▶ **Dataset extract**
● ● ● ● ● ● ●
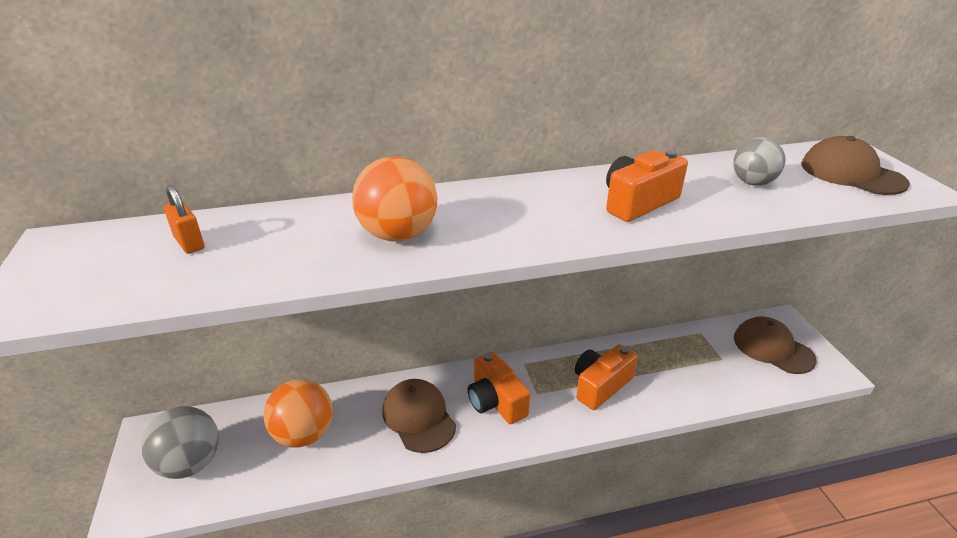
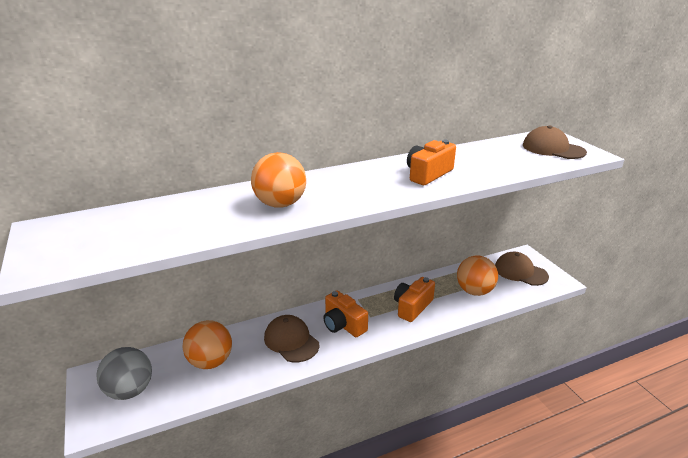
camera: 10 degrees left, 5 degrees down
(189, 243) = (138, 221): orange padlock -> none
(697, 372) = (474, 291): none -> orange ball
(752, 183) = (495, 158): grey ball -> none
● ● ● ● ● ● ●
▶ **Aim of the exercise**
Repeat only what runs from the line holding "(697, 372) = (474, 291): none -> orange ball" to the end of the data, keeping every line exactly as written, first and last included.

▶ **Written answer**
(697, 372) = (474, 291): none -> orange ball
(752, 183) = (495, 158): grey ball -> none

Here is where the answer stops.